» **Exercise directions**
For the material below, return exactly the lines starting at the line containing "IC4 pin VDD: +5V -> AGND" and ending at the line containing "R4: 75k (+5V, AGND) -> 75k (AGND, TEMP)", both ends included, and no others.

» **Record set**
################

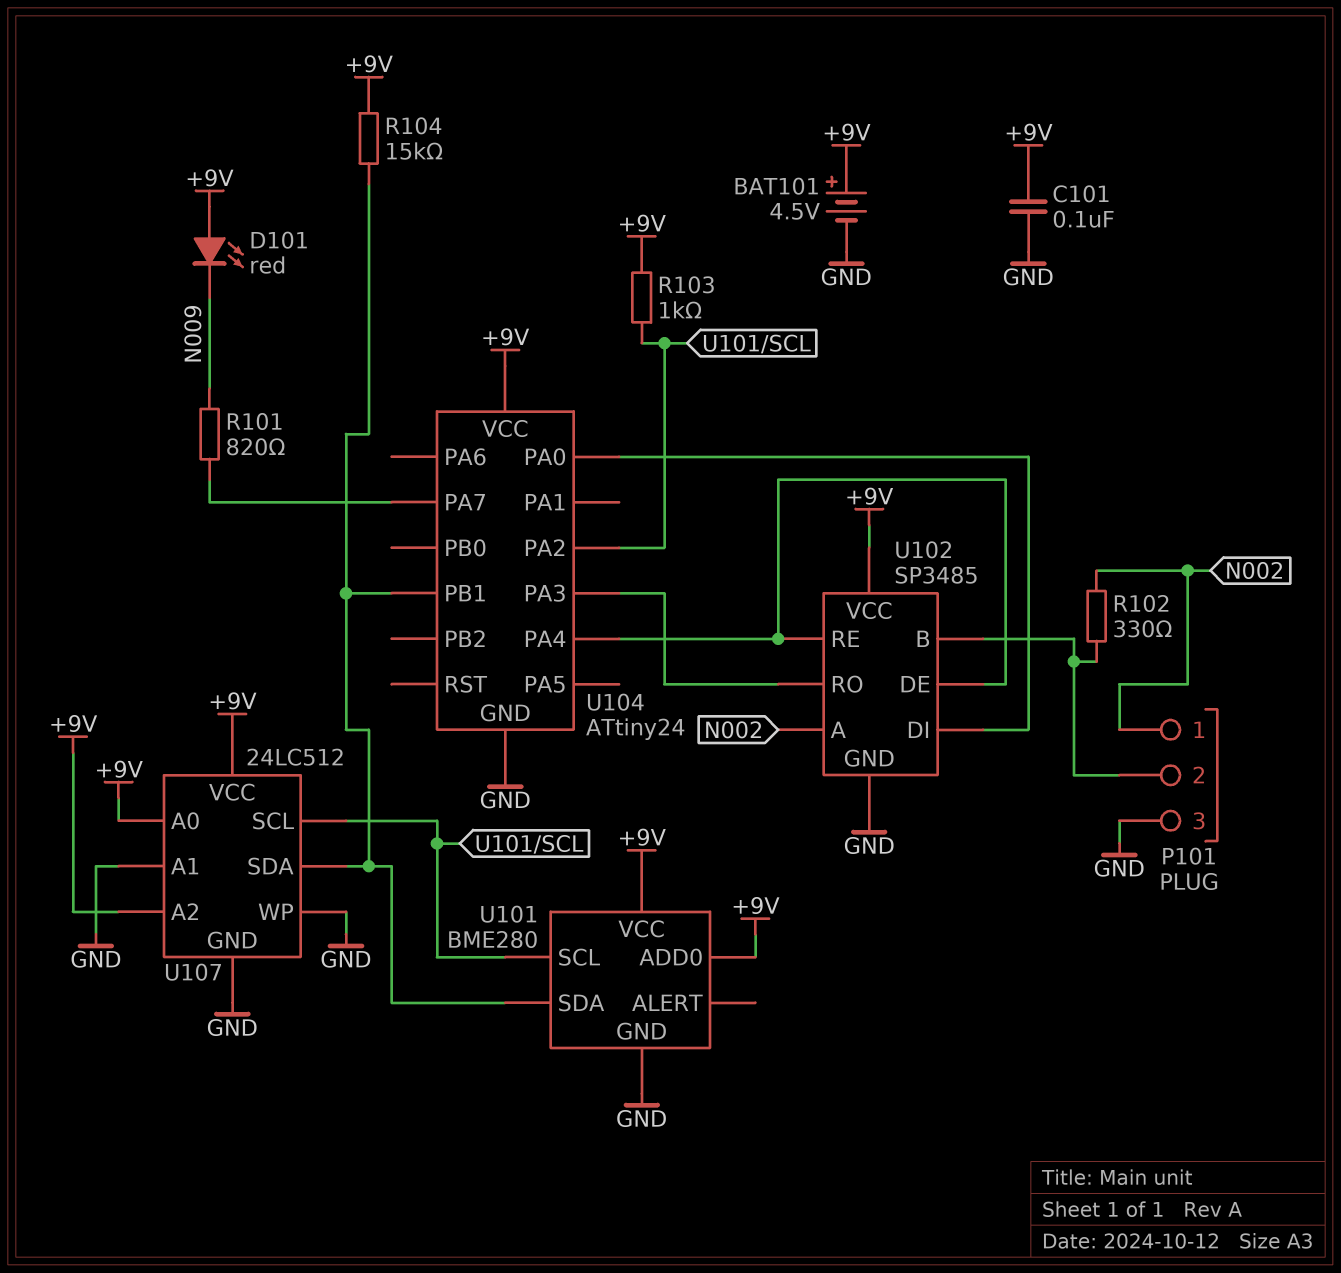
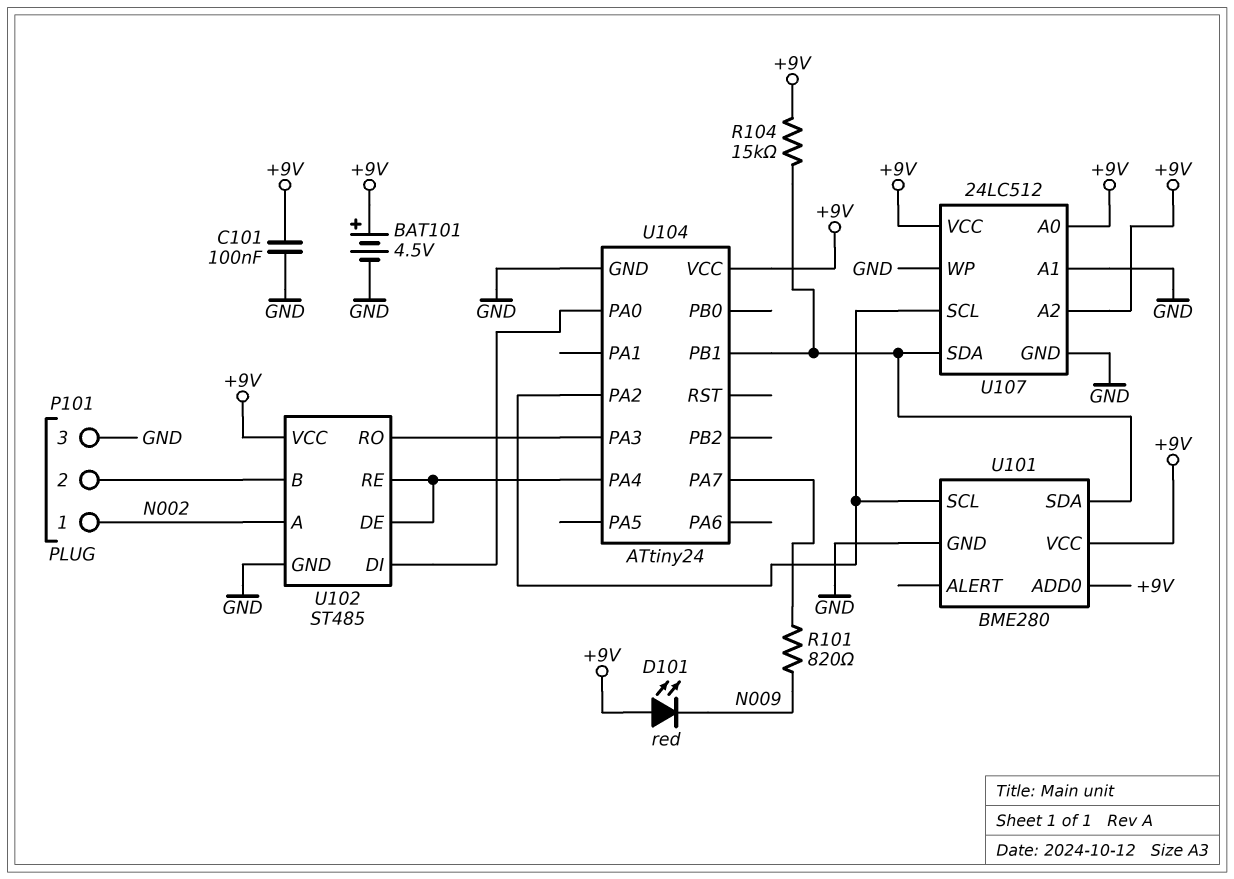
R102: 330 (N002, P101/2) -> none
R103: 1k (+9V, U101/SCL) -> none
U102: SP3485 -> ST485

################

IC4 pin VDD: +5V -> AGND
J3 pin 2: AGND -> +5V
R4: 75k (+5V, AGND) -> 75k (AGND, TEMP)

################

» **Result of this exercise**
IC4 pin VDD: +5V -> AGND
J3 pin 2: AGND -> +5V
R4: 75k (+5V, AGND) -> 75k (AGND, TEMP)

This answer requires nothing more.